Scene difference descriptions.
⟨
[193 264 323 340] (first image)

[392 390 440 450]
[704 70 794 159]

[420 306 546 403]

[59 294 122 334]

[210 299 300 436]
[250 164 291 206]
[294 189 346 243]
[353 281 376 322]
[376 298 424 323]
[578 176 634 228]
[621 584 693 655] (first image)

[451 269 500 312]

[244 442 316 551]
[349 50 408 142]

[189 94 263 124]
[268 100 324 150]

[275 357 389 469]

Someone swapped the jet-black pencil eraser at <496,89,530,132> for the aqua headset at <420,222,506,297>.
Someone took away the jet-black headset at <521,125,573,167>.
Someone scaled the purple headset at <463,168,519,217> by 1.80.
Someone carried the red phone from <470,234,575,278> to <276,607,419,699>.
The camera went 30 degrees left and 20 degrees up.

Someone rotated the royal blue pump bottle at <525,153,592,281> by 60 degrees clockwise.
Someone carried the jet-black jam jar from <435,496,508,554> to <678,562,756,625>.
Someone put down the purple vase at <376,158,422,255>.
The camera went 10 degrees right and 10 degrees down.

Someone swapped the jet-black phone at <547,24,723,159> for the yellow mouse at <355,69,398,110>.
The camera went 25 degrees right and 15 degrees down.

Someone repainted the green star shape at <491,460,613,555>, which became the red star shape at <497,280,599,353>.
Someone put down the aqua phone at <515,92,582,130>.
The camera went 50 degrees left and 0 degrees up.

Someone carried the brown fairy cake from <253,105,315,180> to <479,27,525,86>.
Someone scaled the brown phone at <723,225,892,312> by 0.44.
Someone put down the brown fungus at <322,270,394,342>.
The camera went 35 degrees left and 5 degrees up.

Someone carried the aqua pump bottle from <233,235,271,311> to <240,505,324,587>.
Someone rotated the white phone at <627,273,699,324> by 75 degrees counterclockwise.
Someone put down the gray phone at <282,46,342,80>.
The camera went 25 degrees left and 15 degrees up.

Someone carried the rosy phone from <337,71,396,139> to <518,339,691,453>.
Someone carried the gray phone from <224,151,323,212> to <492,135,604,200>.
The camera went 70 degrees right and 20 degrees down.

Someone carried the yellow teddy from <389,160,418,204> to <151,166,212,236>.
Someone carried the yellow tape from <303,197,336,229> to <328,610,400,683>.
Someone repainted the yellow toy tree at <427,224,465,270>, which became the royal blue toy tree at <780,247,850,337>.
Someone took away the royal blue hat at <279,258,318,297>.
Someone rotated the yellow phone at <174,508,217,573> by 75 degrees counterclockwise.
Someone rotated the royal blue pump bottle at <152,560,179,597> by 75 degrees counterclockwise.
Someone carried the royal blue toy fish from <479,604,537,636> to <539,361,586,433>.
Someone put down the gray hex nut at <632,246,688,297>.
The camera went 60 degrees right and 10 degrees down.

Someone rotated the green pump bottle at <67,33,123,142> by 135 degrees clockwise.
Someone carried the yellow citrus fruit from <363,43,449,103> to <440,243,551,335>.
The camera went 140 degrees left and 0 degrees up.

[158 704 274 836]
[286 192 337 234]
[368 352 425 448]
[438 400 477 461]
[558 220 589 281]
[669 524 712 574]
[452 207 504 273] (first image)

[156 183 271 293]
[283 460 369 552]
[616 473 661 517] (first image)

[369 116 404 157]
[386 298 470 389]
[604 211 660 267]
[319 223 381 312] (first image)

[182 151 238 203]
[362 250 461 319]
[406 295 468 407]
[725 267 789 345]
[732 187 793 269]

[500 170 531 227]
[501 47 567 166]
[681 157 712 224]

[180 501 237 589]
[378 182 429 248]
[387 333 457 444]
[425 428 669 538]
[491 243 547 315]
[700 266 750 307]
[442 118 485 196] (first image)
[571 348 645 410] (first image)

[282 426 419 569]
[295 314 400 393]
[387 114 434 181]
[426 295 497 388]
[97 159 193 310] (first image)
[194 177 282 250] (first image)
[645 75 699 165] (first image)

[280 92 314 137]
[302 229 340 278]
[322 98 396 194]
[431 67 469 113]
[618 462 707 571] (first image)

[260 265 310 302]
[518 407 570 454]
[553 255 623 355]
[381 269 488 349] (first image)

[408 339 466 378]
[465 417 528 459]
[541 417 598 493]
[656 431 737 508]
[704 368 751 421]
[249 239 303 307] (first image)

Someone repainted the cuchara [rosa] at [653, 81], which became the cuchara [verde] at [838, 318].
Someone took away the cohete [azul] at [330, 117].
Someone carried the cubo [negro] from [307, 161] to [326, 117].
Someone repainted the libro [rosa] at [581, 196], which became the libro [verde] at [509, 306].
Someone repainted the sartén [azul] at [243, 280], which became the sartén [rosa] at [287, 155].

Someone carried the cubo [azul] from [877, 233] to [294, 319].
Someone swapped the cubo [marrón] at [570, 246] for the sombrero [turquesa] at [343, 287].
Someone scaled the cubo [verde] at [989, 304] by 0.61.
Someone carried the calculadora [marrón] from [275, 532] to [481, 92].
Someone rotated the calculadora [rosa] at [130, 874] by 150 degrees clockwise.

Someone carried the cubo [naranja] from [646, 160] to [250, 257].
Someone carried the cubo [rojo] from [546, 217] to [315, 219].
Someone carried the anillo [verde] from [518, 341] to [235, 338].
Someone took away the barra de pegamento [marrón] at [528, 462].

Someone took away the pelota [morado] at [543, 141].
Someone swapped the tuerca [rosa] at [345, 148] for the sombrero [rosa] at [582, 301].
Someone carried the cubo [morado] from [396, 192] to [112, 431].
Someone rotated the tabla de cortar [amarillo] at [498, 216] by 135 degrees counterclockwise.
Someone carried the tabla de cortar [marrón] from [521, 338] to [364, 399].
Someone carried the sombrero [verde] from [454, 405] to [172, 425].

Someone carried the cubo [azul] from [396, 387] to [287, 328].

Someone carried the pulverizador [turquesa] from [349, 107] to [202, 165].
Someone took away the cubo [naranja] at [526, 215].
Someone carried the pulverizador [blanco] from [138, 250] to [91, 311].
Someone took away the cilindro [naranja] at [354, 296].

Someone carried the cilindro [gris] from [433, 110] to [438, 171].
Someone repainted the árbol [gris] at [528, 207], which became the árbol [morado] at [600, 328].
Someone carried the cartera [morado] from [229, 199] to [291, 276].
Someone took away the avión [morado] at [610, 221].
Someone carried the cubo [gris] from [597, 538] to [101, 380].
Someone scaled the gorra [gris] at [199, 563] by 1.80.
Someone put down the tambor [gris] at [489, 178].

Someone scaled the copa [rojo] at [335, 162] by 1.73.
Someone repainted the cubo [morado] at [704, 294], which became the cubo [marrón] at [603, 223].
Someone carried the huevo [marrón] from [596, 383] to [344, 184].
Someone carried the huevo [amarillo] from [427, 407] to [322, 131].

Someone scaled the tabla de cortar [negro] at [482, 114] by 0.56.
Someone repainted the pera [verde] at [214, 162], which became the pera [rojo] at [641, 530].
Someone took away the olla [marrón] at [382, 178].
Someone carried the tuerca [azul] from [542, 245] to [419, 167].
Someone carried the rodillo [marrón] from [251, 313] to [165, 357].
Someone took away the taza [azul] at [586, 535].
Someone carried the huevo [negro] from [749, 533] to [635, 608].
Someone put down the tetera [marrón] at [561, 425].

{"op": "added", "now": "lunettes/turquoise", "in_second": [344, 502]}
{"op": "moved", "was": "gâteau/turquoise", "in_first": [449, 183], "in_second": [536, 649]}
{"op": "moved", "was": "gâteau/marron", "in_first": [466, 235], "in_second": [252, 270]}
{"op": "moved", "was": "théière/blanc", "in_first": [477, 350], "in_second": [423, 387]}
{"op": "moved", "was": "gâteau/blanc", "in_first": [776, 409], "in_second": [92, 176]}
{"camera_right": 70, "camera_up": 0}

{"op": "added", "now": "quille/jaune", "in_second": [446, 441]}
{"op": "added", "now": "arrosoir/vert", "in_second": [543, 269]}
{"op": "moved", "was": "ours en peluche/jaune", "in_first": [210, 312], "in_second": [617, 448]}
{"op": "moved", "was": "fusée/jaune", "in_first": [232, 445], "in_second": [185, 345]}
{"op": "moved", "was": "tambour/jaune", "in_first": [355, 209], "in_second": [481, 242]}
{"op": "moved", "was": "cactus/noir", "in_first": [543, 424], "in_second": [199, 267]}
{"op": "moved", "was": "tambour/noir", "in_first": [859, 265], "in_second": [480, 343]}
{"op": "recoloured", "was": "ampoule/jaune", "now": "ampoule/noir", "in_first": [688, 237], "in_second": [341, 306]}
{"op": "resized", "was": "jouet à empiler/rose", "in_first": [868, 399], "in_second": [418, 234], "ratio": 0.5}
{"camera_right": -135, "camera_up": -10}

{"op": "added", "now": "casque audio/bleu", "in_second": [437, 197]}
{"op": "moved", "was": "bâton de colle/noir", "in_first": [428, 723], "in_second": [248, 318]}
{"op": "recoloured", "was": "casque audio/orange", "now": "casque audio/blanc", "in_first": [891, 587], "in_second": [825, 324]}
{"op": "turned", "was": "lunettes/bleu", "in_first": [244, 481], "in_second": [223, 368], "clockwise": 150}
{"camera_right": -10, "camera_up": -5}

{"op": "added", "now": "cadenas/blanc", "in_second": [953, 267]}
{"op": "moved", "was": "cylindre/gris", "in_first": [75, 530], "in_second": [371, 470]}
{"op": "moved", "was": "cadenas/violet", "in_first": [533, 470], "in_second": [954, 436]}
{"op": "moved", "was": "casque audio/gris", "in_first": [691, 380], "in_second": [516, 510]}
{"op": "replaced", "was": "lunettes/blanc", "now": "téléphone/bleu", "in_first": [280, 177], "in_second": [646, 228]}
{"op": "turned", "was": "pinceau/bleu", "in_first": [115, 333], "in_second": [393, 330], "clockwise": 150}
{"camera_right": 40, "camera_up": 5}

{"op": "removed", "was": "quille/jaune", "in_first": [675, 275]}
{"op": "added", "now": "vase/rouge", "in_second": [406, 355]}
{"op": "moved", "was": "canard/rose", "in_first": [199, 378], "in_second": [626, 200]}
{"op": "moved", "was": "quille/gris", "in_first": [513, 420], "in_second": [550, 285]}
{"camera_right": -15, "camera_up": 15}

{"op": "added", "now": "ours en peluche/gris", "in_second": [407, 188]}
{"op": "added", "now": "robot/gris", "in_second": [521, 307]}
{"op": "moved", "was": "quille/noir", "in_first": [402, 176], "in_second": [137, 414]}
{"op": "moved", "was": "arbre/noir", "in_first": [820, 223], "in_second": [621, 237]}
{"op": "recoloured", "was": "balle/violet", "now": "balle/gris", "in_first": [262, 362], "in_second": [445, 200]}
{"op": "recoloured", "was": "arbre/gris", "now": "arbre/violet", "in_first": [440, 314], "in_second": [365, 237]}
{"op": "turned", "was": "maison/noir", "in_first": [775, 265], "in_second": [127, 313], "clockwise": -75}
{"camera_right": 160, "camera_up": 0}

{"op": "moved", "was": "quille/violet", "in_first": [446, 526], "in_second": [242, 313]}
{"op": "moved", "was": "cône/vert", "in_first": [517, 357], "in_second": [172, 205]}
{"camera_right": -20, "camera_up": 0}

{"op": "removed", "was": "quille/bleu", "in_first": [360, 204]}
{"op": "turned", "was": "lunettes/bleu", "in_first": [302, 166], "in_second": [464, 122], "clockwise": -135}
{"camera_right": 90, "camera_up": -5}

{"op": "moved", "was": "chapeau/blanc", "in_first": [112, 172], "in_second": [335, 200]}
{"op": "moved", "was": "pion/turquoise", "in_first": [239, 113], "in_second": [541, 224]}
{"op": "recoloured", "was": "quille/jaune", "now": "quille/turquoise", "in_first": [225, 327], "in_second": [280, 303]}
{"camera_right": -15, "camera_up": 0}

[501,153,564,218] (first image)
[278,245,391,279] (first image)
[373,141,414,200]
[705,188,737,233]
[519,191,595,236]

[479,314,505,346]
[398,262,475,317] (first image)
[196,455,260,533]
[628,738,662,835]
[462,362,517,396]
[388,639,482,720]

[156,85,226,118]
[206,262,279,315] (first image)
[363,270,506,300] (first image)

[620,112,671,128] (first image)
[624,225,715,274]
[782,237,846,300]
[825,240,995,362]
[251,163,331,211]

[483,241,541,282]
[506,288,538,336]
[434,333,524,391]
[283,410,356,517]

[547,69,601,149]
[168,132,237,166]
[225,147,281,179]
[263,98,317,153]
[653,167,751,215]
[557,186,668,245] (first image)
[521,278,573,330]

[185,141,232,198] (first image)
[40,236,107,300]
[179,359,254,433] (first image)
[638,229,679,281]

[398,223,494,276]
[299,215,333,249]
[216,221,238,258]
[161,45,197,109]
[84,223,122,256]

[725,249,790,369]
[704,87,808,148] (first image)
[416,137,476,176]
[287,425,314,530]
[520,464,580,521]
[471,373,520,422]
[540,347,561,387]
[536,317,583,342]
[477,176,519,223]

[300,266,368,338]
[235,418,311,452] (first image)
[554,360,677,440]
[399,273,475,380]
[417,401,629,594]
⟩
What you have to do.
Retype the first line of the entries and every line after it, please, through the line that contains "Someone swapped the jet-black pencil". Add nothing.

Response.
[193 264 323 340] (first image)

[392 390 440 450]
[704 70 794 159]

[420 306 546 403]

[59 294 122 334]

[210 299 300 436]
[250 164 291 206]
[294 189 346 243]
[353 281 376 322]
[376 298 424 323]
[578 176 634 228]
[621 584 693 655] (first image)

[451 269 500 312]

[244 442 316 551]
[349 50 408 142]

[189 94 263 124]
[268 100 324 150]

[275 357 389 469]

Someone swapped the jet-black pencil eraser at <496,89,530,132> for the aqua headset at <420,222,506,297>.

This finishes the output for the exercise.